Records from a data collection:
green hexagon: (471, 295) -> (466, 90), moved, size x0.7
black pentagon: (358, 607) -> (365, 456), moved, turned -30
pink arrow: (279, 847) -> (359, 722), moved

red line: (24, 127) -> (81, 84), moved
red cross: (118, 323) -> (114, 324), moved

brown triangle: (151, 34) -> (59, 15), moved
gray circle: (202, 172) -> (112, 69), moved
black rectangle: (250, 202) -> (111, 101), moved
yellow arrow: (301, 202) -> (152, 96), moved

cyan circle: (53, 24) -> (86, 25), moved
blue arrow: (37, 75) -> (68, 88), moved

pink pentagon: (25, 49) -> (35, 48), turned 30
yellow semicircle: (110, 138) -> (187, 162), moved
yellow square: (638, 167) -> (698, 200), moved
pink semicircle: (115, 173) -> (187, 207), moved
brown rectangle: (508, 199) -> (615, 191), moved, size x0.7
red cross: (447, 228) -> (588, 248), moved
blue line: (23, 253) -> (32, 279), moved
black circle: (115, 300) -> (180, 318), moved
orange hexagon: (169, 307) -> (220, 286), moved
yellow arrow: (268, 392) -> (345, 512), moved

==

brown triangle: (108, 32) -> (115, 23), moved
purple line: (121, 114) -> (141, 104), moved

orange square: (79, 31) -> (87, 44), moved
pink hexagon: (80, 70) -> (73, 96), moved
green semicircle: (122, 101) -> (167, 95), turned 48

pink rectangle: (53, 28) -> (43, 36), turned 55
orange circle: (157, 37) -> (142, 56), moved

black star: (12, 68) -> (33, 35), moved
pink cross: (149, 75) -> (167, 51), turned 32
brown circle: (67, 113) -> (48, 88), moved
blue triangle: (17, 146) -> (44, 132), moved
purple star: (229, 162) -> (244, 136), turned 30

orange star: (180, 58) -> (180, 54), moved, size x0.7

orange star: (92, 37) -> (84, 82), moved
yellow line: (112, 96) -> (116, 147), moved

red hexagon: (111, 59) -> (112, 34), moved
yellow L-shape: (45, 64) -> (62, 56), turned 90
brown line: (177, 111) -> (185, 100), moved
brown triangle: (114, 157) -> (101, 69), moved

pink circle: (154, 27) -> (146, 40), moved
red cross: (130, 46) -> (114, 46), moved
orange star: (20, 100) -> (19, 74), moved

• WORK ORDER: Find "orange star: (180, 58)" in the entries above and copy that whole line exactly, then each line after it through the line that contains "orange star: (20, 100) -> (19, 74), moved".

• RESPONSE FOR THIS EXERCISE:
orange star: (180, 58) -> (180, 54), moved, size x0.7

orange star: (92, 37) -> (84, 82), moved
yellow line: (112, 96) -> (116, 147), moved

red hexagon: (111, 59) -> (112, 34), moved
yellow L-shape: (45, 64) -> (62, 56), turned 90
brown line: (177, 111) -> (185, 100), moved
brown triangle: (114, 157) -> (101, 69), moved

pink circle: (154, 27) -> (146, 40), moved
red cross: (130, 46) -> (114, 46), moved
orange star: (20, 100) -> (19, 74), moved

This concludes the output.